*** Opening of SOURCE MATERIAL ***
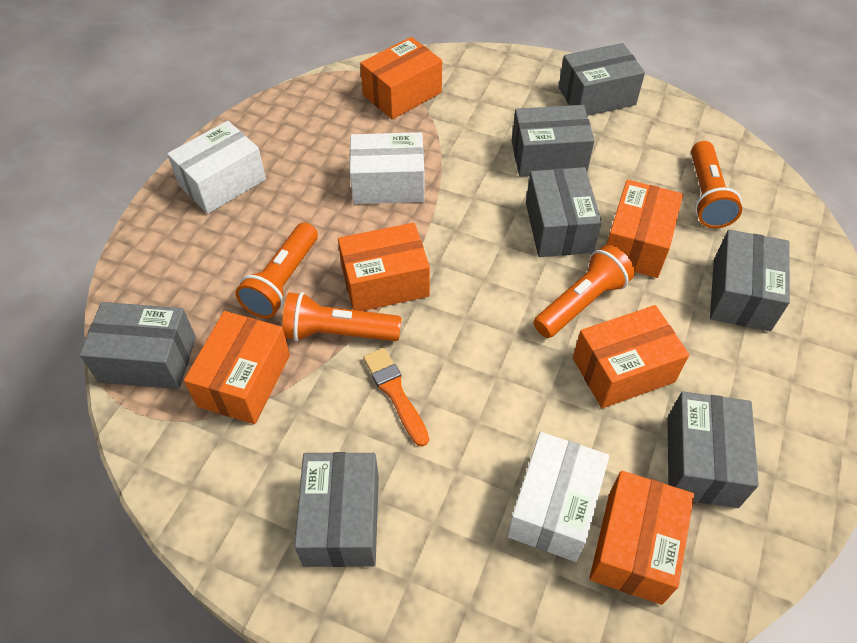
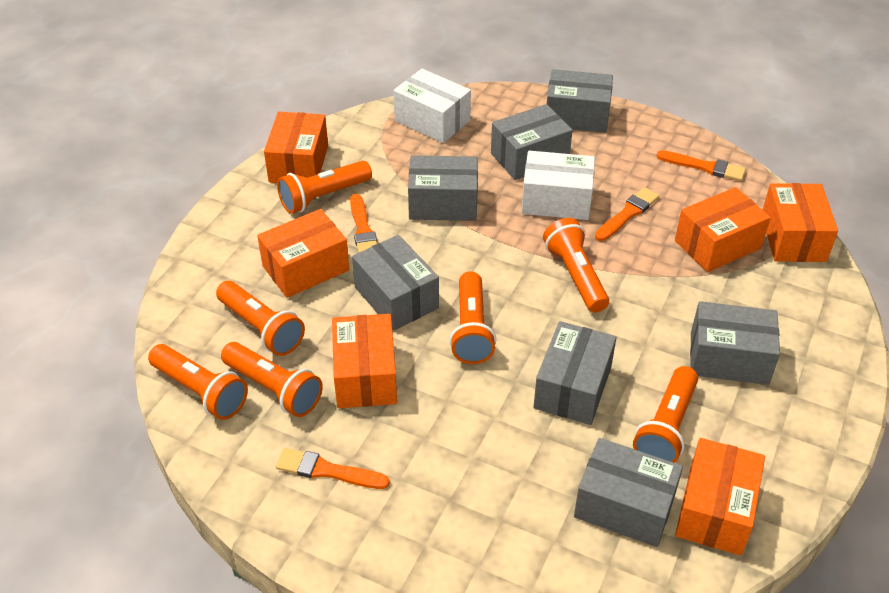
orange brush: 1 -> 4
orange flashlight: 4 -> 7
white box: 3 -> 2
*** Close of SOURCE MATERIAL ***
**EXERCISE REQUIREMENTS**
Which of the lines above hold the string "orange"? Pick each of them out.

**THE ANSWER**
orange brush: 1 -> 4
orange flashlight: 4 -> 7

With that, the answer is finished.